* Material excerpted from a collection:

================================

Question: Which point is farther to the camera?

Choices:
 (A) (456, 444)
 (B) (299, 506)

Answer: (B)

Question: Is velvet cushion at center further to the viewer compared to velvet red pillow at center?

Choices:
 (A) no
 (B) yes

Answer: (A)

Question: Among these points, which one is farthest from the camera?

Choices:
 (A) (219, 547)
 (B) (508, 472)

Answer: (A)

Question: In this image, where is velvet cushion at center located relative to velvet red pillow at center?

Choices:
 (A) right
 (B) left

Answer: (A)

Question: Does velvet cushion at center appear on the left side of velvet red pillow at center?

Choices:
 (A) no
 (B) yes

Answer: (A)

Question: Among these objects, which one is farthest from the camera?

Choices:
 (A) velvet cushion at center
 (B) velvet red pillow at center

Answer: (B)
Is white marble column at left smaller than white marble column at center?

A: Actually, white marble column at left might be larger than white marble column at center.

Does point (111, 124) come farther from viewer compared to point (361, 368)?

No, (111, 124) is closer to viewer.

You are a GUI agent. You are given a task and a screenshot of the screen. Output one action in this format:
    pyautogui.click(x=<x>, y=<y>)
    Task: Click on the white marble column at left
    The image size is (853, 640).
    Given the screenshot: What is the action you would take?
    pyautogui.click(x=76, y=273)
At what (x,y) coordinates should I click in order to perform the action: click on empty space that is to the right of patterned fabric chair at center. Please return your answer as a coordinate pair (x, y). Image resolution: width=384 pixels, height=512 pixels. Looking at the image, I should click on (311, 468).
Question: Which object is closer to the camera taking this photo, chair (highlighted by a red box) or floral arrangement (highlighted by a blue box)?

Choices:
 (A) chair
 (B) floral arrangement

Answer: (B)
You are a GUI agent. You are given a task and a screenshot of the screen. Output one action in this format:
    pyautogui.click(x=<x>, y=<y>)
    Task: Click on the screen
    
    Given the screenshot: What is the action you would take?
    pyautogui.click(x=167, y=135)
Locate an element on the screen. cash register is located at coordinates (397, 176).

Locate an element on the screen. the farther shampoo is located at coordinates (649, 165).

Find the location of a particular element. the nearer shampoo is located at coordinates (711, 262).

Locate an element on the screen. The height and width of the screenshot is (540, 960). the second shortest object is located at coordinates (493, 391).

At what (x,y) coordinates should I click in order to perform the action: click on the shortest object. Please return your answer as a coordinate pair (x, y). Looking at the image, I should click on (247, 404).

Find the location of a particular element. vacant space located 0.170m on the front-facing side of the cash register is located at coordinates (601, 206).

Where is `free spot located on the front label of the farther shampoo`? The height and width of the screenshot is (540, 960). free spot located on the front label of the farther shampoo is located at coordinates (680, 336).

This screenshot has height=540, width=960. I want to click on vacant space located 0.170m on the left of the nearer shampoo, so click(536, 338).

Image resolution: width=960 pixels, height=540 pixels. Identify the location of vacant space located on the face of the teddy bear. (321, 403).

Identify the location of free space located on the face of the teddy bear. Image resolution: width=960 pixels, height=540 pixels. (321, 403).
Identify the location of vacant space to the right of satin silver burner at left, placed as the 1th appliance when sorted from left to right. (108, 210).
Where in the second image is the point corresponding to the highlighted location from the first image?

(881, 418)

================================

Collect every line of the material above that contains the word "compared".

Question: Is velvet cushion at center further to the viewer compared to velvet red pillow at center?
Does point (111, 124) come farther from viewer compared to point (361, 368)?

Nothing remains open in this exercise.